• **Problem to work on**: Gather every line of the listing below that contains the string "pizz", treating uppercase and lowercase letters as different.

============

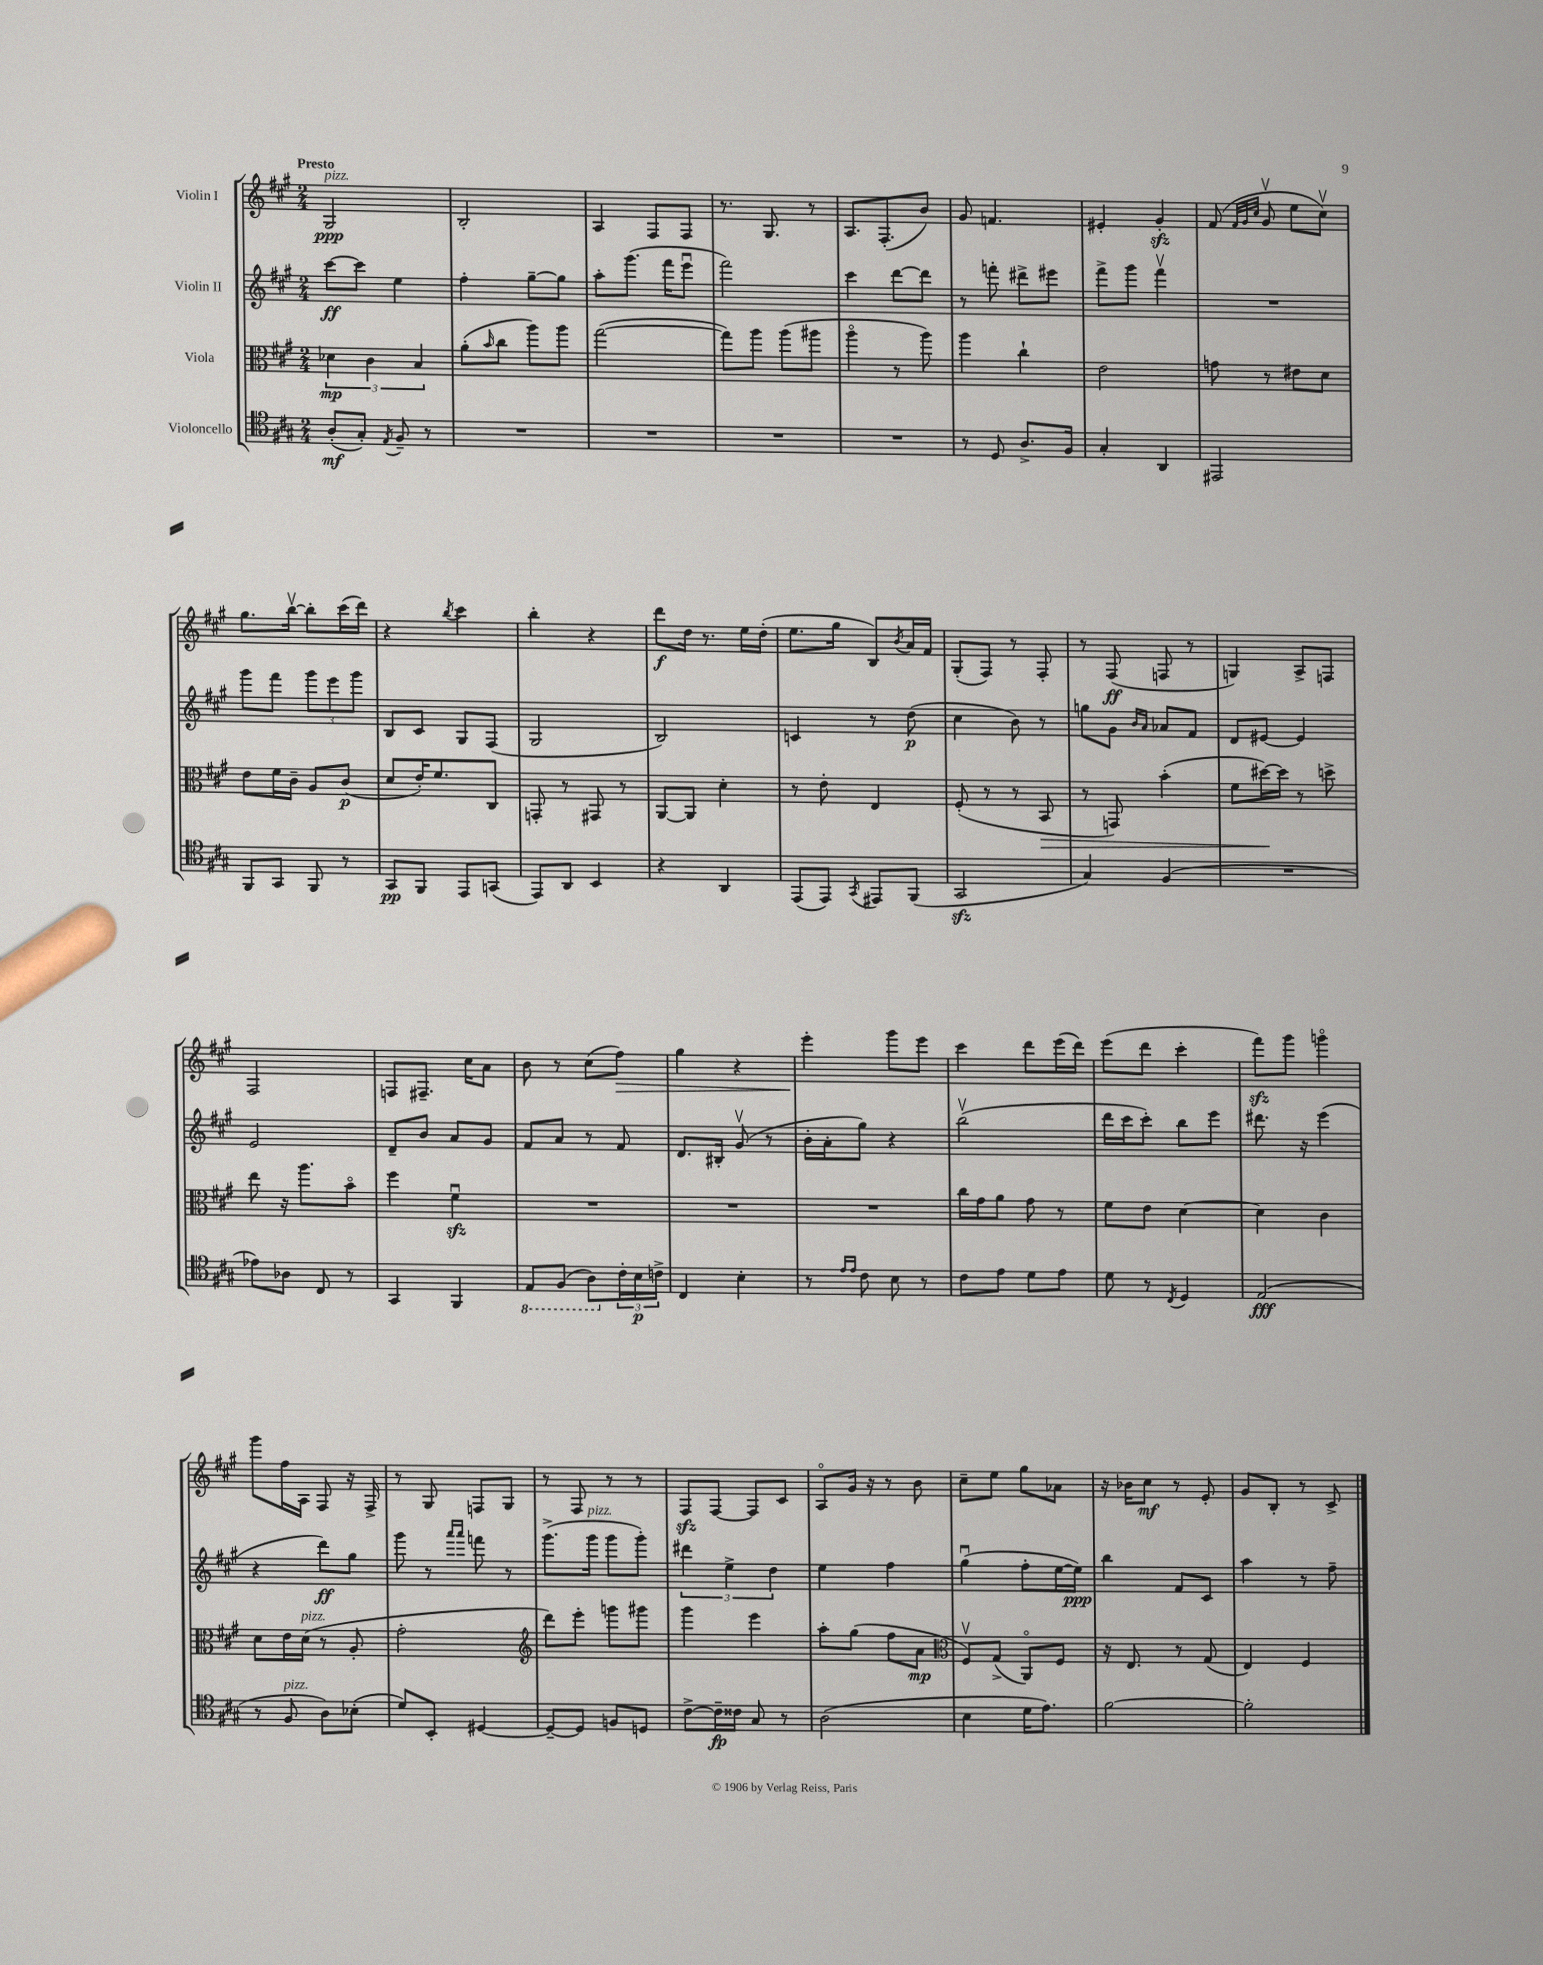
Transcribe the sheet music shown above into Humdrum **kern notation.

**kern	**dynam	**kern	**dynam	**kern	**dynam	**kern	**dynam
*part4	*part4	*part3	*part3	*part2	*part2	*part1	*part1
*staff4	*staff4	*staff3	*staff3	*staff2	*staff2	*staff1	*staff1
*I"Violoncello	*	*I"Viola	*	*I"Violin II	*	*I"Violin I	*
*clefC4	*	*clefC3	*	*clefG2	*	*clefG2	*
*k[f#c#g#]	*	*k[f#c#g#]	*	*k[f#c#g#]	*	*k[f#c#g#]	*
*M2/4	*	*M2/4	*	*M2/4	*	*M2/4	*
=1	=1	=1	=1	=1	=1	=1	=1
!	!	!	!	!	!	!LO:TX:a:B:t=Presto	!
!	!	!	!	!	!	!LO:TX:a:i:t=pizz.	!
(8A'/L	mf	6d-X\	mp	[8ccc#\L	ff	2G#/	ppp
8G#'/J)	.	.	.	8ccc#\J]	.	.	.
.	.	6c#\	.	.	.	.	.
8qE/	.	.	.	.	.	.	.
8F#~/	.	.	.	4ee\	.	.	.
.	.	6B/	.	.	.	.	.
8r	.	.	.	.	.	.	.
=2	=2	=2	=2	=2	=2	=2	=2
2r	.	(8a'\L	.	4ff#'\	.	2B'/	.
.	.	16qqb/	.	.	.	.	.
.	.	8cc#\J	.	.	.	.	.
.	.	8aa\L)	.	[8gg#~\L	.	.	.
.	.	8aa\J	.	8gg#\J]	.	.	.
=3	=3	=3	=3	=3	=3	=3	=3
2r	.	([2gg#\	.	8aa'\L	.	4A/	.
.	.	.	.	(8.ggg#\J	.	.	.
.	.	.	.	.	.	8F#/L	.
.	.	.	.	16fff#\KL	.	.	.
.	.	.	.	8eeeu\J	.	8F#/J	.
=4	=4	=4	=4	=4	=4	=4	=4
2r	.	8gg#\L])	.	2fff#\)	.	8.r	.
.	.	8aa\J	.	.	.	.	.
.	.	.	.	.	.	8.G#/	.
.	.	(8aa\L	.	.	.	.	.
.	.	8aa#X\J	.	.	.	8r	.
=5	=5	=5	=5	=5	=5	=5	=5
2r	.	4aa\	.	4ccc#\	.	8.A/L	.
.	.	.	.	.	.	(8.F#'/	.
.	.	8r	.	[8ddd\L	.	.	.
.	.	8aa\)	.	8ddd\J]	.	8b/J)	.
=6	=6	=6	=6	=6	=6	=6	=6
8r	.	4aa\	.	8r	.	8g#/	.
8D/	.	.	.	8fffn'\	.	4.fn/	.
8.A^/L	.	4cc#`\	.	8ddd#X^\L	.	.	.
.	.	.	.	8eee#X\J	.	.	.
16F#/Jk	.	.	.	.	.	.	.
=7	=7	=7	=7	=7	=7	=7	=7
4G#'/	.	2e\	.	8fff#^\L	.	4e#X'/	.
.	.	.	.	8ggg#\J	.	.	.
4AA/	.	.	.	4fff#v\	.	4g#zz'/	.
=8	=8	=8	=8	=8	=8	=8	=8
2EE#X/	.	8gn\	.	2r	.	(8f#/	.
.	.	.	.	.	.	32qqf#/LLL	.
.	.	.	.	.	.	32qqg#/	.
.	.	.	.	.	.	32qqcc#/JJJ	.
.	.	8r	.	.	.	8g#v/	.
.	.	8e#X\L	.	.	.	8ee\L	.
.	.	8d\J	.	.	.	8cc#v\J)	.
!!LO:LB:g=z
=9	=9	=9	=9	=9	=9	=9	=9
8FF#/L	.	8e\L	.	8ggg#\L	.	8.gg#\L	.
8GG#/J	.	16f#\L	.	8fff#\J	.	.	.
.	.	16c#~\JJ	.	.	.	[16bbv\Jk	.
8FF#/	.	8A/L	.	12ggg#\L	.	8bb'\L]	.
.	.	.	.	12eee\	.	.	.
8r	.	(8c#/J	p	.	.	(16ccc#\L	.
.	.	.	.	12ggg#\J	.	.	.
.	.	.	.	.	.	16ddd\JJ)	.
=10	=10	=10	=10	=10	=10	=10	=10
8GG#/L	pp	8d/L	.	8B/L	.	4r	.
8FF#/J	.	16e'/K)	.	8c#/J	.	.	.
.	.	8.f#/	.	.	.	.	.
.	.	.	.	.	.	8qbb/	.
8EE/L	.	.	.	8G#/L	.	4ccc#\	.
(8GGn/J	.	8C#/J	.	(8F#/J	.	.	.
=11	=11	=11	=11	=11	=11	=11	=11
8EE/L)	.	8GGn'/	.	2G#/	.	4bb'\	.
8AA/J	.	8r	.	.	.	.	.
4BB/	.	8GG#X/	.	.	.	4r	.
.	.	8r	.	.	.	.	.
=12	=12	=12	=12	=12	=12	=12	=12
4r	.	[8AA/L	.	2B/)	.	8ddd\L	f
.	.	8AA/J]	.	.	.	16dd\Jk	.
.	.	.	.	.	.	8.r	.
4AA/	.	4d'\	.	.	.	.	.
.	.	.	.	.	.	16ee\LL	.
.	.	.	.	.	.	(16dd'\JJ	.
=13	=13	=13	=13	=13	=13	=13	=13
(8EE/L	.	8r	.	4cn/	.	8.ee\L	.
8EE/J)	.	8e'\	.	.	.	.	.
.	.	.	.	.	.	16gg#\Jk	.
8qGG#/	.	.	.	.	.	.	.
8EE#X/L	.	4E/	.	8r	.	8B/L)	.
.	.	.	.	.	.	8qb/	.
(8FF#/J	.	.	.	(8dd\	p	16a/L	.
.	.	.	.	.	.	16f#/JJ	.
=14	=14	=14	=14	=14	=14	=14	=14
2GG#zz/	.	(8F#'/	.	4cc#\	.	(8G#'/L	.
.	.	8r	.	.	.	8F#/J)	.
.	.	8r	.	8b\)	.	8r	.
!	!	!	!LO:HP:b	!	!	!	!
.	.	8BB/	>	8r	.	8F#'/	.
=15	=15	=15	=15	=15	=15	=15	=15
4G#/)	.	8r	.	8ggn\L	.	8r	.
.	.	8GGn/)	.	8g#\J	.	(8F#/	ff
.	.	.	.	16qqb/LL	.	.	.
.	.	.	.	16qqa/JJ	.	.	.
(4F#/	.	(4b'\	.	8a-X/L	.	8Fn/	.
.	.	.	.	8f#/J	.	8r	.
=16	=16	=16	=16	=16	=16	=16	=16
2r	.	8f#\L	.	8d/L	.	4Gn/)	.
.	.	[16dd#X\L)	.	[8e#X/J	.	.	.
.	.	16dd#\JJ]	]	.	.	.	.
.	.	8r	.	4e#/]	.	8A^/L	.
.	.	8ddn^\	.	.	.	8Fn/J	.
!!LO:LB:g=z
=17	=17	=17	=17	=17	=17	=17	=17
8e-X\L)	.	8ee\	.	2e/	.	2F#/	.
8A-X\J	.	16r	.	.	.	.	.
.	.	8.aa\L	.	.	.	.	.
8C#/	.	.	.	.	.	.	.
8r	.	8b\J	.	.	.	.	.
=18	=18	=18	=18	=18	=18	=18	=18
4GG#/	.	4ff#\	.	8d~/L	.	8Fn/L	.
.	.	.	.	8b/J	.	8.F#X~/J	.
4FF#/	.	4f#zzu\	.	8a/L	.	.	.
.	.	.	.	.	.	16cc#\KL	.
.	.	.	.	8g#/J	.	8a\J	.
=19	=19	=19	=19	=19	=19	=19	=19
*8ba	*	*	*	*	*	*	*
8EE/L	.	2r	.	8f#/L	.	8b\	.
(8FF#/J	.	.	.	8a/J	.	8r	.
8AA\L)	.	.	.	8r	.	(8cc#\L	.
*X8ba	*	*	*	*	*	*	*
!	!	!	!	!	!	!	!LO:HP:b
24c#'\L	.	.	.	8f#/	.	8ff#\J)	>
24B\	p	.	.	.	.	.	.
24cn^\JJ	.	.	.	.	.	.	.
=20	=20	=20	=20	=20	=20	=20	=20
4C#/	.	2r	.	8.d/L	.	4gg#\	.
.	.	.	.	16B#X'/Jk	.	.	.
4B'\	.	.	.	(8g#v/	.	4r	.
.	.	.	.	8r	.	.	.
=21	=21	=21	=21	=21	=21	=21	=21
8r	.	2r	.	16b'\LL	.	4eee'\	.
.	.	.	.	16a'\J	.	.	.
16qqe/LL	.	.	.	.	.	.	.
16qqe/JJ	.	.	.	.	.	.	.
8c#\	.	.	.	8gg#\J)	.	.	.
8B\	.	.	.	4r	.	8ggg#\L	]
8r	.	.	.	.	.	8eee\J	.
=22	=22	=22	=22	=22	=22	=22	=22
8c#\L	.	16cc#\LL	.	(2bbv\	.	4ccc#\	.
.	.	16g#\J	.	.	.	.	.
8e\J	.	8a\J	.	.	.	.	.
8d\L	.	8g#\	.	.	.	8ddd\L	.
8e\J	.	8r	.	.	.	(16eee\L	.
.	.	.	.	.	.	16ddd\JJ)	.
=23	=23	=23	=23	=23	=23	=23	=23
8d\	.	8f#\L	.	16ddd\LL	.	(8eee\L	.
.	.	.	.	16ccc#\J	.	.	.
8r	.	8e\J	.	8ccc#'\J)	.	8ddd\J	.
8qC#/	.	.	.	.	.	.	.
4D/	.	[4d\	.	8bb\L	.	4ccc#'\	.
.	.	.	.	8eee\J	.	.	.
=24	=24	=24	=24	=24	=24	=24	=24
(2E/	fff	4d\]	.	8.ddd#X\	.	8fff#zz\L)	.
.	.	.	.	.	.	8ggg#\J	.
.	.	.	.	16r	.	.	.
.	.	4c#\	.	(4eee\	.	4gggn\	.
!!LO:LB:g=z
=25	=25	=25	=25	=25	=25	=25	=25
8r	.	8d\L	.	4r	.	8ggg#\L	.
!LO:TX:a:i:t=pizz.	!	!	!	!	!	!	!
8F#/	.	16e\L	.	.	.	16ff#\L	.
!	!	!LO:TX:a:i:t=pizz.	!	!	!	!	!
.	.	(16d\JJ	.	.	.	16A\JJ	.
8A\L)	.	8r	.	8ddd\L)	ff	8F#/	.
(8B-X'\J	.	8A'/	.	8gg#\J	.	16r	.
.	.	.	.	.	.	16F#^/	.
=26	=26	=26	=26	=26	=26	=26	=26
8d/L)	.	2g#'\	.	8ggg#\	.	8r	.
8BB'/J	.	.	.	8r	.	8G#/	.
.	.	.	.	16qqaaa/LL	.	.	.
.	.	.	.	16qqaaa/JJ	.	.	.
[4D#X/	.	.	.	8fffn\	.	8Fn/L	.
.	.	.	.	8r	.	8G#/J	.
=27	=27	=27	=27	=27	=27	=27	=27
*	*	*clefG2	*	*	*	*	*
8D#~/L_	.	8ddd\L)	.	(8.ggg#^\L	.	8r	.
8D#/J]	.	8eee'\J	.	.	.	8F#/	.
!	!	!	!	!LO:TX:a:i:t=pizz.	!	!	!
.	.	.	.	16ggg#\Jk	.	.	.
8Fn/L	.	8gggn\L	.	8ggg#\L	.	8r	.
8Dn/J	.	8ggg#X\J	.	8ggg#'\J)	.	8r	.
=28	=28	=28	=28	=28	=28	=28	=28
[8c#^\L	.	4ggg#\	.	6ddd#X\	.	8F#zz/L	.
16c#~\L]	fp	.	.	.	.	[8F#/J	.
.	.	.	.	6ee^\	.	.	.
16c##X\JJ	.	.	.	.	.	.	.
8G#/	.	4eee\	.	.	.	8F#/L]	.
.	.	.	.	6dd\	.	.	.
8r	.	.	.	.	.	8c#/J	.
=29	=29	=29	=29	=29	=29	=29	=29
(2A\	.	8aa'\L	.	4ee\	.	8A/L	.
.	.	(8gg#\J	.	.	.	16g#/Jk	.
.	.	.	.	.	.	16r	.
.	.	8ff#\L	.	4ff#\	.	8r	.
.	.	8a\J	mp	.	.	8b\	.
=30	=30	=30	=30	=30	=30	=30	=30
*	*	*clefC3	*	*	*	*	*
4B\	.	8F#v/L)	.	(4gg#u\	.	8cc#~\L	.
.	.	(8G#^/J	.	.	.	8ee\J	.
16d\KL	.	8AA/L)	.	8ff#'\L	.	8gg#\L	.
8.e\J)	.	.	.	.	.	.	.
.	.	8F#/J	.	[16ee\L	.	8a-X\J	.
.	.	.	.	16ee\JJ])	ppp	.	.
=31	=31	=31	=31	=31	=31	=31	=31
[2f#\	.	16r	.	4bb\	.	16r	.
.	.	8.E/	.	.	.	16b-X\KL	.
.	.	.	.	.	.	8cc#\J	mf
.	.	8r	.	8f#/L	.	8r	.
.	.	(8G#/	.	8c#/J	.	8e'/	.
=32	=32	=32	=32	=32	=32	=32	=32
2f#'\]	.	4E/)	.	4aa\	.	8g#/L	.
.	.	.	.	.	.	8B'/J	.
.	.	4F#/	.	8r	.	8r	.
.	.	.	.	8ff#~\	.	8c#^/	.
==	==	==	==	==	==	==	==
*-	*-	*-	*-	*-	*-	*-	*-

============

• **Right answer**:
!	!	!	!	!	!	!LO:TX:a:i:t=pizz.	!
!LO:TX:a:i:t=pizz.	!	!	!	!	!	!	!
!	!	!LO:TX:a:i:t=pizz.	!	!	!	!	!
!	!	!	!	!LO:TX:a:i:t=pizz.	!	!	!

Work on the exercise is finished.